• _Your objective_
Quote all of the entries word for word.

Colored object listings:
# # # # # # #
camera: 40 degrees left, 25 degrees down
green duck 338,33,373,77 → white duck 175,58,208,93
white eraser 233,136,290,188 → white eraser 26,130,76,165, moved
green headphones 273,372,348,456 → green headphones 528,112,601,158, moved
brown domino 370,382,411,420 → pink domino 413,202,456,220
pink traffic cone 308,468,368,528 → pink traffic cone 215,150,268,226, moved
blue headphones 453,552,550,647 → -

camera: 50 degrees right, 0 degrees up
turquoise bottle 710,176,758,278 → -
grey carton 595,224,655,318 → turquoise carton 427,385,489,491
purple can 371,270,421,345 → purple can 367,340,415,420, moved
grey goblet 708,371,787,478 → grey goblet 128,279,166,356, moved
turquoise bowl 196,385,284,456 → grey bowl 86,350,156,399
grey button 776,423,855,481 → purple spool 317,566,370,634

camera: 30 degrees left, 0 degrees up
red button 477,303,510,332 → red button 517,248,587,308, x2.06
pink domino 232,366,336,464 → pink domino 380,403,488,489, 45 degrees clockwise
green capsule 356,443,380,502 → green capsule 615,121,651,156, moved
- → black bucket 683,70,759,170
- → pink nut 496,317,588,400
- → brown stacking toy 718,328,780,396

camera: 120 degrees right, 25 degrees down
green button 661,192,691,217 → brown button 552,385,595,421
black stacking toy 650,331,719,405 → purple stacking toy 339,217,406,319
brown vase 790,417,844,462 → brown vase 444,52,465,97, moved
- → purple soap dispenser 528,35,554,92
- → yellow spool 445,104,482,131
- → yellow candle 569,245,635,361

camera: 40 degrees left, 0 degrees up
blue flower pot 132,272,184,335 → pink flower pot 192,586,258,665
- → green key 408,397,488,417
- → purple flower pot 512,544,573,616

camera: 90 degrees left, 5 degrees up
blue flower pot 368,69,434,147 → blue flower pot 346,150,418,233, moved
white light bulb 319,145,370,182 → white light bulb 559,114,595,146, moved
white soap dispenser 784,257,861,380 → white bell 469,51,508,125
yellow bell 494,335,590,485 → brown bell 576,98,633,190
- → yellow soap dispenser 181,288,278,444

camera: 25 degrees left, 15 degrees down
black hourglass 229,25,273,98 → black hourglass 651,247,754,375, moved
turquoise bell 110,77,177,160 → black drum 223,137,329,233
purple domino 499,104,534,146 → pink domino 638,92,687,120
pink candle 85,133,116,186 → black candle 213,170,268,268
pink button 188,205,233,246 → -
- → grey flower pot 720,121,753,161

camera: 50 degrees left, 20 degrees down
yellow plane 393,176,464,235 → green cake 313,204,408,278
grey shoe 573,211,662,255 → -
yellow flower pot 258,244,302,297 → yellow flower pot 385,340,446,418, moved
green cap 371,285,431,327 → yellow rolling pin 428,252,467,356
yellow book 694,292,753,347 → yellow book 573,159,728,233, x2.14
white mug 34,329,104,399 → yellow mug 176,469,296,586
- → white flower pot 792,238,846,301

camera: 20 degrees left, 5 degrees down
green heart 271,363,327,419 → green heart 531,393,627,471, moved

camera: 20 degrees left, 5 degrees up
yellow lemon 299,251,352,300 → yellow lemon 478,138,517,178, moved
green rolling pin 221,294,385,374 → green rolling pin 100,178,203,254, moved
# # # # # # #
• _Task solution_
camera: 40 degrees left, 25 degrees down
green duck 338,33,373,77 → white duck 175,58,208,93
white eraser 233,136,290,188 → white eraser 26,130,76,165, moved
green headphones 273,372,348,456 → green headphones 528,112,601,158, moved
brown domino 370,382,411,420 → pink domino 413,202,456,220
pink traffic cone 308,468,368,528 → pink traffic cone 215,150,268,226, moved
blue headphones 453,552,550,647 → -

camera: 50 degrees right, 0 degrees up
turquoise bottle 710,176,758,278 → -
grey carton 595,224,655,318 → turquoise carton 427,385,489,491
purple can 371,270,421,345 → purple can 367,340,415,420, moved
grey goblet 708,371,787,478 → grey goblet 128,279,166,356, moved
turquoise bowl 196,385,284,456 → grey bowl 86,350,156,399
grey button 776,423,855,481 → purple spool 317,566,370,634

camera: 30 degrees left, 0 degrees up
red button 477,303,510,332 → red button 517,248,587,308, x2.06
pink domino 232,366,336,464 → pink domino 380,403,488,489, 45 degrees clockwise
green capsule 356,443,380,502 → green capsule 615,121,651,156, moved
- → black bucket 683,70,759,170
- → pink nut 496,317,588,400
- → brown stacking toy 718,328,780,396

camera: 120 degrees right, 25 degrees down
green button 661,192,691,217 → brown button 552,385,595,421
black stacking toy 650,331,719,405 → purple stacking toy 339,217,406,319
brown vase 790,417,844,462 → brown vase 444,52,465,97, moved
- → purple soap dispenser 528,35,554,92
- → yellow spool 445,104,482,131
- → yellow candle 569,245,635,361

camera: 40 degrees left, 0 degrees up
blue flower pot 132,272,184,335 → pink flower pot 192,586,258,665
- → green key 408,397,488,417
- → purple flower pot 512,544,573,616

camera: 90 degrees left, 5 degrees up
blue flower pot 368,69,434,147 → blue flower pot 346,150,418,233, moved
white light bulb 319,145,370,182 → white light bulb 559,114,595,146, moved
white soap dispenser 784,257,861,380 → white bell 469,51,508,125
yellow bell 494,335,590,485 → brown bell 576,98,633,190
- → yellow soap dispenser 181,288,278,444

camera: 25 degrees left, 15 degrees down
black hourglass 229,25,273,98 → black hourglass 651,247,754,375, moved
turquoise bell 110,77,177,160 → black drum 223,137,329,233
purple domino 499,104,534,146 → pink domino 638,92,687,120
pink candle 85,133,116,186 → black candle 213,170,268,268
pink button 188,205,233,246 → -
- → grey flower pot 720,121,753,161

camera: 50 degrees left, 20 degrees down
yellow plane 393,176,464,235 → green cake 313,204,408,278
grey shoe 573,211,662,255 → -
yellow flower pot 258,244,302,297 → yellow flower pot 385,340,446,418, moved
green cap 371,285,431,327 → yellow rolling pin 428,252,467,356
yellow book 694,292,753,347 → yellow book 573,159,728,233, x2.14
white mug 34,329,104,399 → yellow mug 176,469,296,586
- → white flower pot 792,238,846,301

camera: 20 degrees left, 5 degrees down
green heart 271,363,327,419 → green heart 531,393,627,471, moved

camera: 20 degrees left, 5 degrees up
yellow lemon 299,251,352,300 → yellow lemon 478,138,517,178, moved
green rolling pin 221,294,385,374 → green rolling pin 100,178,203,254, moved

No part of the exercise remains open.